══ Data rows

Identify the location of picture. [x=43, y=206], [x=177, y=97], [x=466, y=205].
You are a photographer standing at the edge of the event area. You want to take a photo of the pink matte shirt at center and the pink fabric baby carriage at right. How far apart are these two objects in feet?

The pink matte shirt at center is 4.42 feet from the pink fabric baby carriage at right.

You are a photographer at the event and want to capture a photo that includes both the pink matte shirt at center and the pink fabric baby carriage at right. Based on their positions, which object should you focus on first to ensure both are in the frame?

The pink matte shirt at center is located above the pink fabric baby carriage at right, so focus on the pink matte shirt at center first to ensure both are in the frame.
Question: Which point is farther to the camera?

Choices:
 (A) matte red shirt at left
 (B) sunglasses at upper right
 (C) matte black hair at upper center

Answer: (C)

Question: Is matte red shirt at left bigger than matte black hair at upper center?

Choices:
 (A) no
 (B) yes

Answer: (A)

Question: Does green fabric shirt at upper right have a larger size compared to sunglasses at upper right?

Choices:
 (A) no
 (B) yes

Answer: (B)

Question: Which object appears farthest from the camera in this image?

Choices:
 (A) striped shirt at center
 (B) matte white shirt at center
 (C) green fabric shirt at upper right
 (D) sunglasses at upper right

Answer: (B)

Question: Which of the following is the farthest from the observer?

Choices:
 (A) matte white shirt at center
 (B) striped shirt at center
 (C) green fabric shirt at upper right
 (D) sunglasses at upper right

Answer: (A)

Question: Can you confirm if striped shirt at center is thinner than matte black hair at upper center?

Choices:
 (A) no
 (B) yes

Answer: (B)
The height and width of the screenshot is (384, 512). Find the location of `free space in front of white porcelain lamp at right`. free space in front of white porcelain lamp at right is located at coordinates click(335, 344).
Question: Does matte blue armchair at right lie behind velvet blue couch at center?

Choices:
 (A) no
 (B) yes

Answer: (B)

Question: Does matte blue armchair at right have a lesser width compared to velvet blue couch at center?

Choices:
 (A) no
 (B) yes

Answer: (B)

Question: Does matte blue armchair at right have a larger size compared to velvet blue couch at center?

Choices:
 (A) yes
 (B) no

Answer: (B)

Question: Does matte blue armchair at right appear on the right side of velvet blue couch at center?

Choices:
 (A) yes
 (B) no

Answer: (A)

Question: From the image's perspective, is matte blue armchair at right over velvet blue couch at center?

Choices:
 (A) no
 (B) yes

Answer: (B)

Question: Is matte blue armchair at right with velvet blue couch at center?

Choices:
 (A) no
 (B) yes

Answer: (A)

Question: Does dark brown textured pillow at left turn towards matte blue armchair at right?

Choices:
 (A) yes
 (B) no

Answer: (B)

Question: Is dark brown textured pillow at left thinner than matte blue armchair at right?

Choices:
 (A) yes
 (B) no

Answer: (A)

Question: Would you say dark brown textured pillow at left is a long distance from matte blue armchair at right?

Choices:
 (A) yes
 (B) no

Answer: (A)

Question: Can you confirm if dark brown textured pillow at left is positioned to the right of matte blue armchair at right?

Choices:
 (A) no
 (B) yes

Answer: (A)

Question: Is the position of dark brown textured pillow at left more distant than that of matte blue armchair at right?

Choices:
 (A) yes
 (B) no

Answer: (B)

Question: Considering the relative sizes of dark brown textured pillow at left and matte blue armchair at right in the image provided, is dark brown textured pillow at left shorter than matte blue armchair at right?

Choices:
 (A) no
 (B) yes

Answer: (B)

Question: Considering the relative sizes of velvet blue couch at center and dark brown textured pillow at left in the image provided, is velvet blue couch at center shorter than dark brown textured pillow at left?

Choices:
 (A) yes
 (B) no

════

Pull out every line of the data above that contains the word "located", and copy each one unchanged.

The pink matte shirt at center is located above the pink fabric baby carriage at right, so focus on the pink matte shirt at center first to ensure both are in the frame.
The height and width of the screenshot is (384, 512). Find the location of `free space in front of white porcelain lamp at right`. free space in front of white porcelain lamp at right is located at coordinates click(335, 344).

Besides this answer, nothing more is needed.